## [Given task]
Copy the text lines of the data below word for word, leaving out the pictures.

## [Input rows]
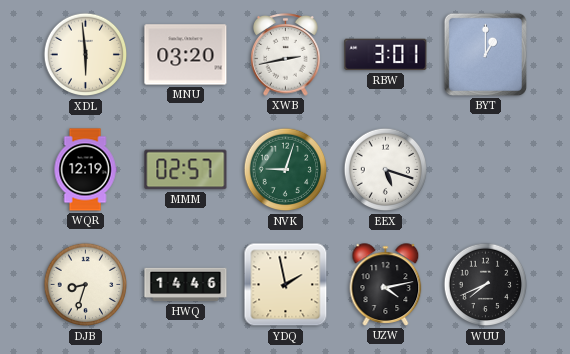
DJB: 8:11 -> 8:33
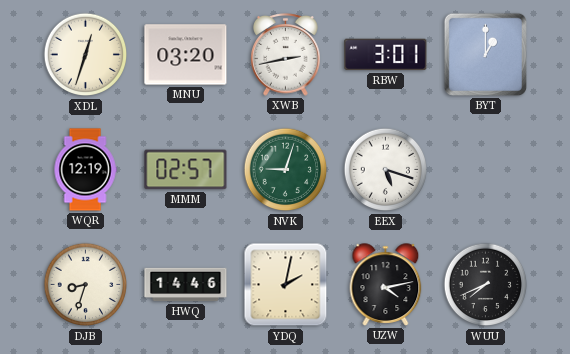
XDL: 5:59 -> 12:33
YDQ: 1:58 -> 2:02
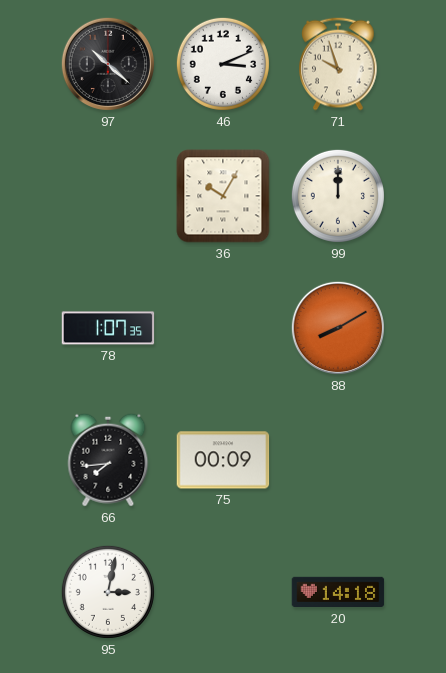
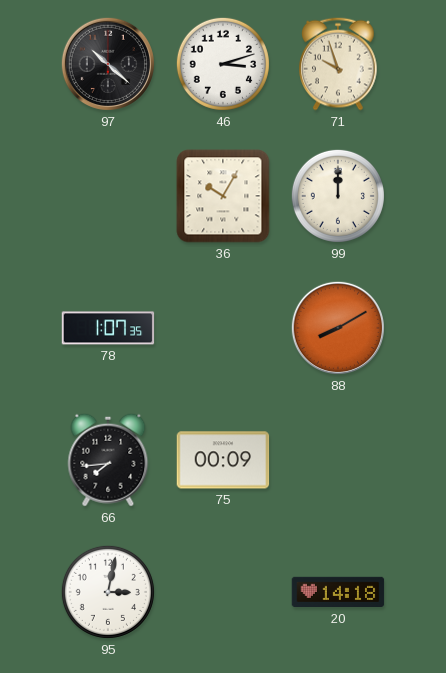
46: 3:11 -> 3:12
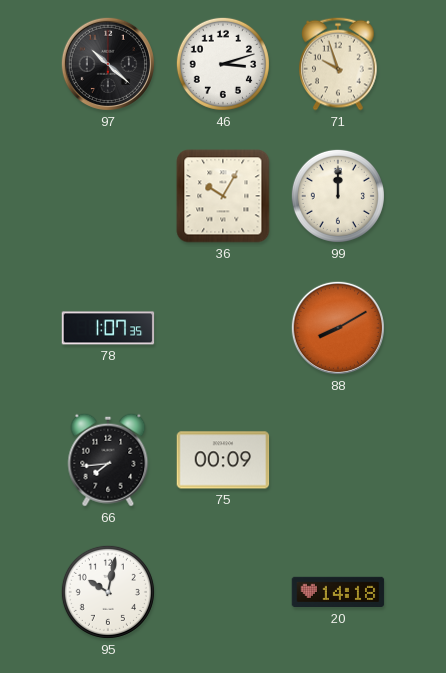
95: 3:02 -> 10:02
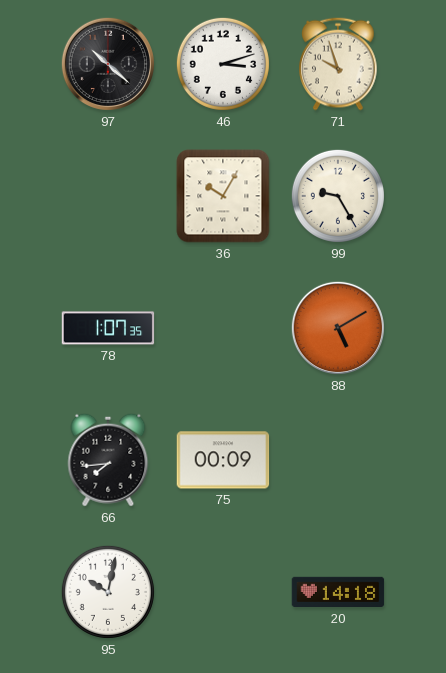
99: 12:00 -> 9:25
88: 8:10 -> 5:10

## [Final result]
DJB: 8:11 -> 8:33
XDL: 5:59 -> 12:33
YDQ: 1:58 -> 2:02
46: 3:11 -> 3:12
95: 3:02 -> 10:02
99: 12:00 -> 9:25
88: 8:10 -> 5:10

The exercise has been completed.